Goal of the exercise:
Nothing but the lines from the one containing "R2: 47k (CT, DIS) -> 2.7k (CT, DIS)" to the end of the records that follow should be transcribed, each exactly, with the pictures left out.

Listed records:

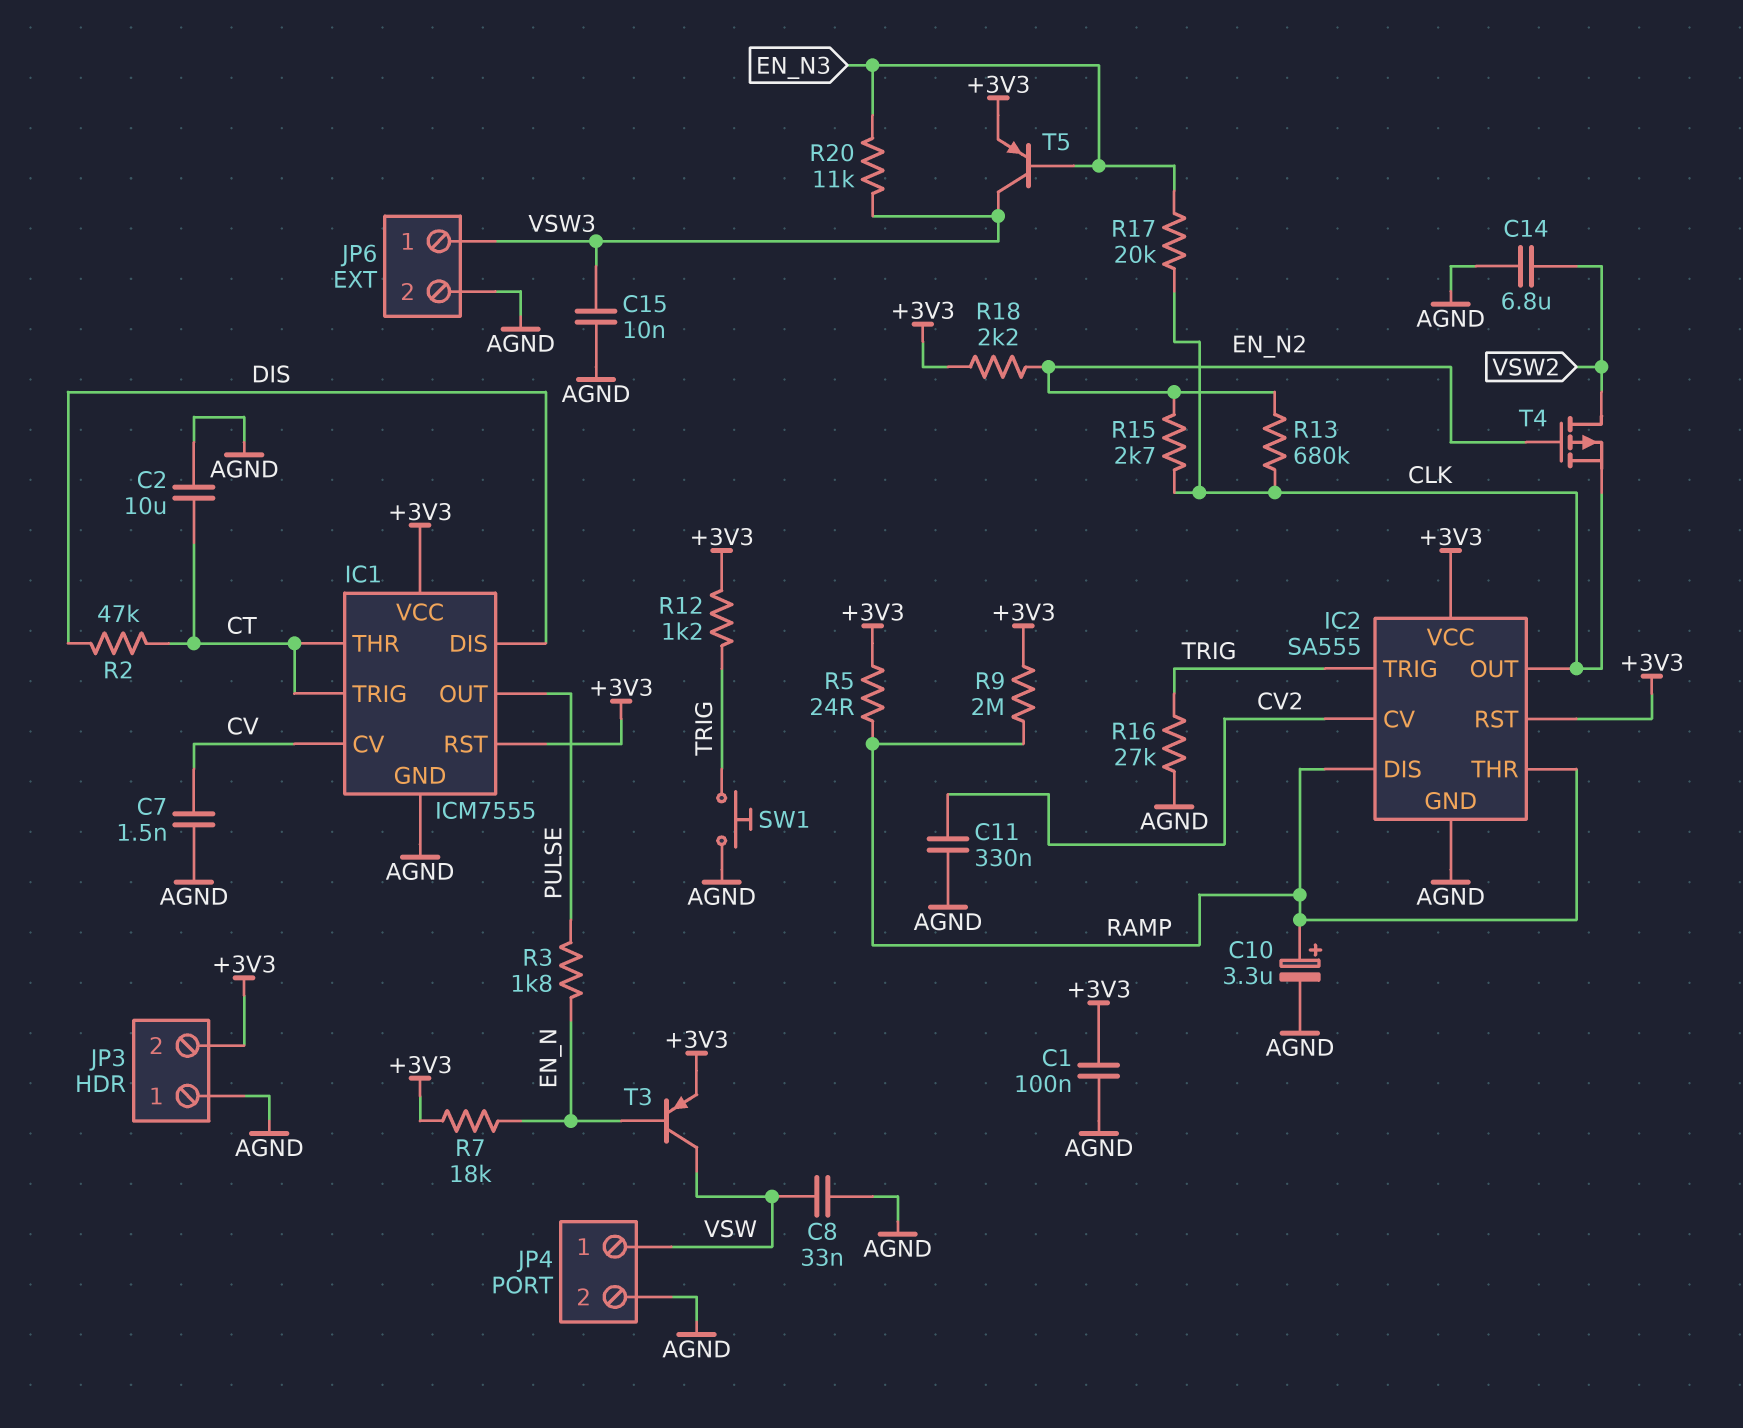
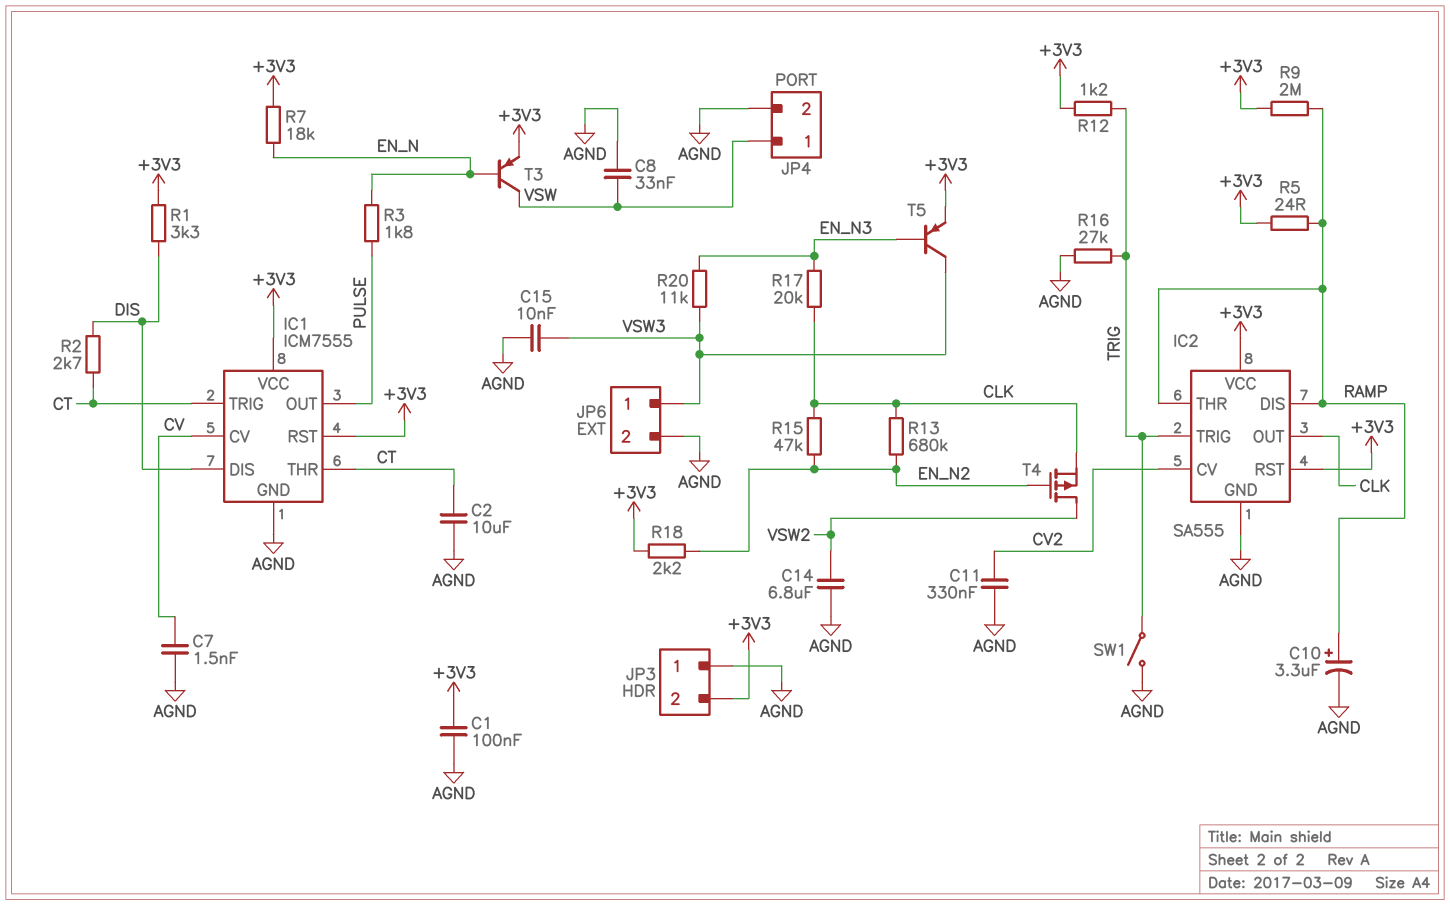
R1: none -> 3.3k (+3V3, DIS)
R2: 47k (CT, DIS) -> 2.7k (CT, DIS)
R15: 2.7k (CLK, EN_N2) -> 47k (CLK, EN_N2)
SW1: button (AGND, TRIG) -> switch (AGND, TRIG)

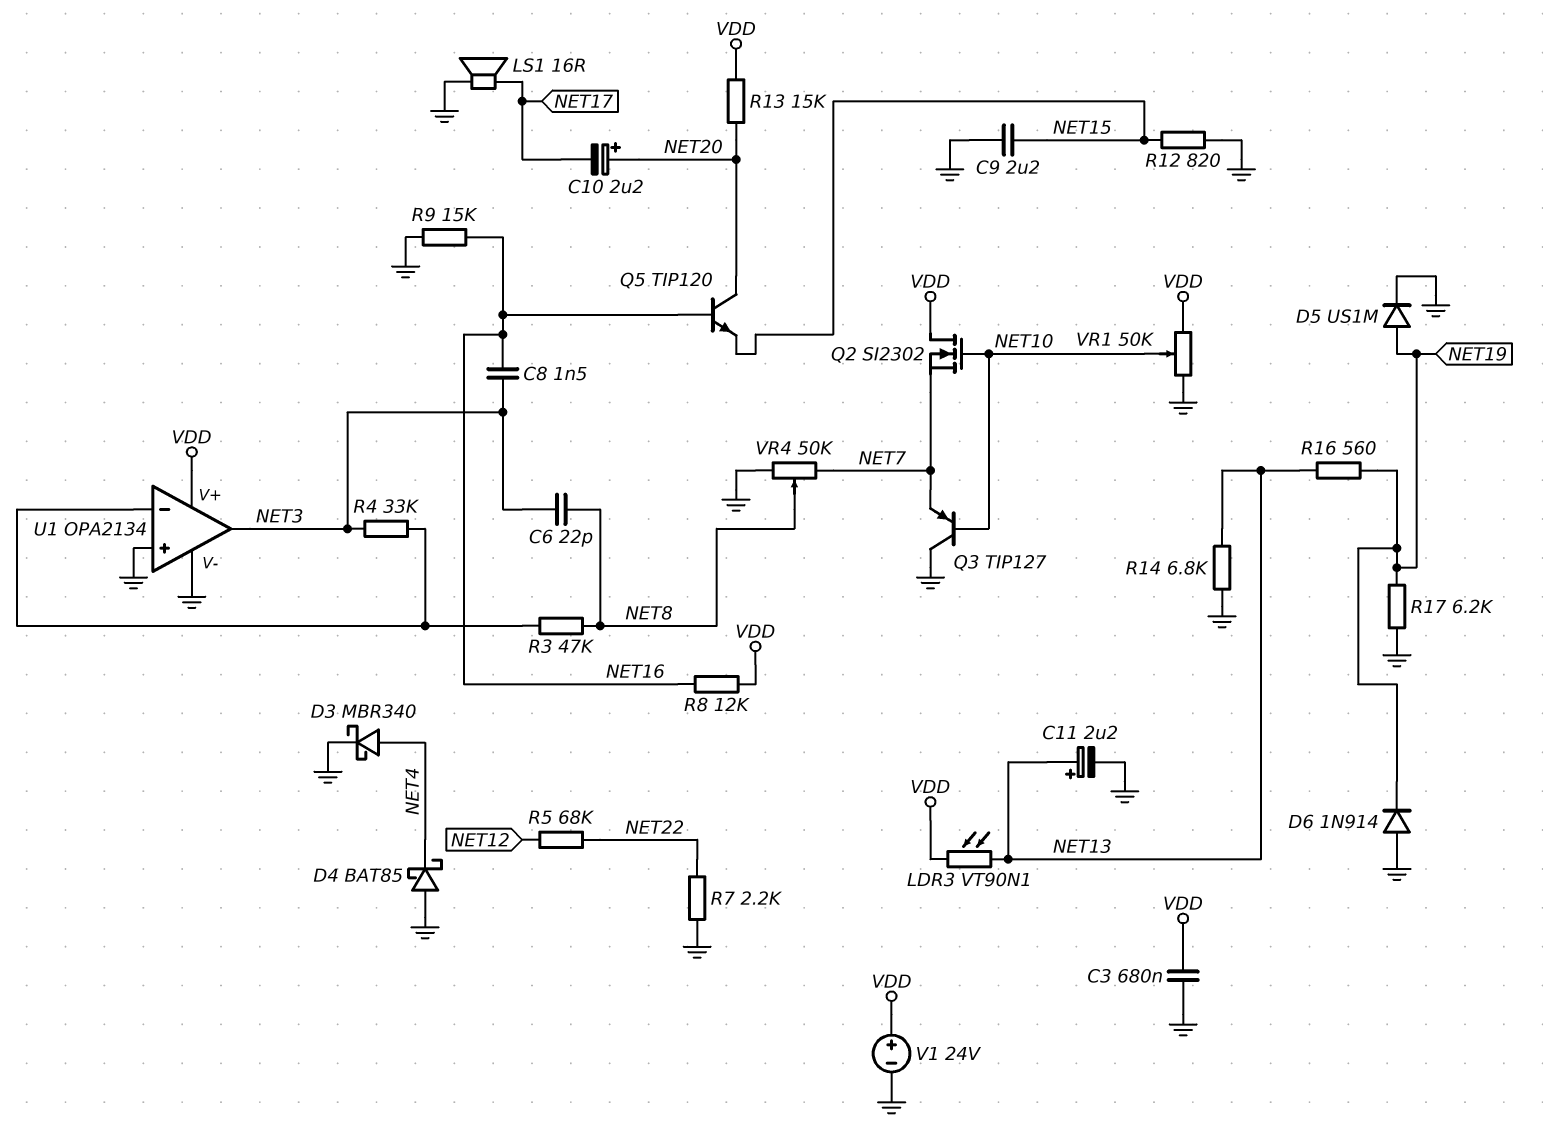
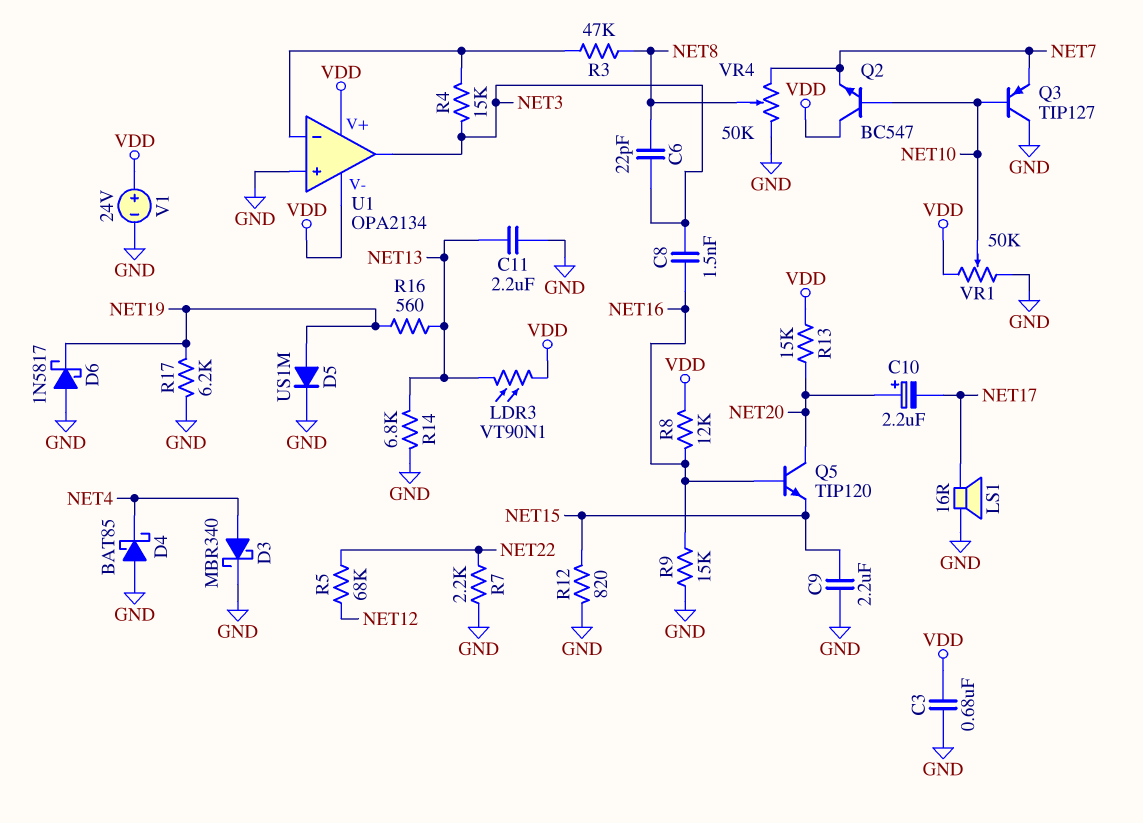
C11: 2.2uF (plus NET13, minus GND) -> 2.2uF (GND, NET13)
D6: diode 1N914 (A GND, K NET19) -> schottky 1N5817 (A GND, K NET19)
Q2: NMOS SI2302 (G NET10, D VDD, S NET7) -> NPN BC547 (B NET10, C VDD, E NET7)
R4: 33k (NET3, U1/in-) -> 15k (NET3, U1/in-)
U1 pin V-: GND -> VDD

Answer to this task:
R2: 47k (CT, DIS) -> 2.7k (CT, DIS)
R15: 2.7k (CLK, EN_N2) -> 47k (CLK, EN_N2)
SW1: button (AGND, TRIG) -> switch (AGND, TRIG)

C11: 2.2uF (plus NET13, minus GND) -> 2.2uF (GND, NET13)
D6: diode 1N914 (A GND, K NET19) -> schottky 1N5817 (A GND, K NET19)
Q2: NMOS SI2302 (G NET10, D VDD, S NET7) -> NPN BC547 (B NET10, C VDD, E NET7)
R4: 33k (NET3, U1/in-) -> 15k (NET3, U1/in-)
U1 pin V-: GND -> VDD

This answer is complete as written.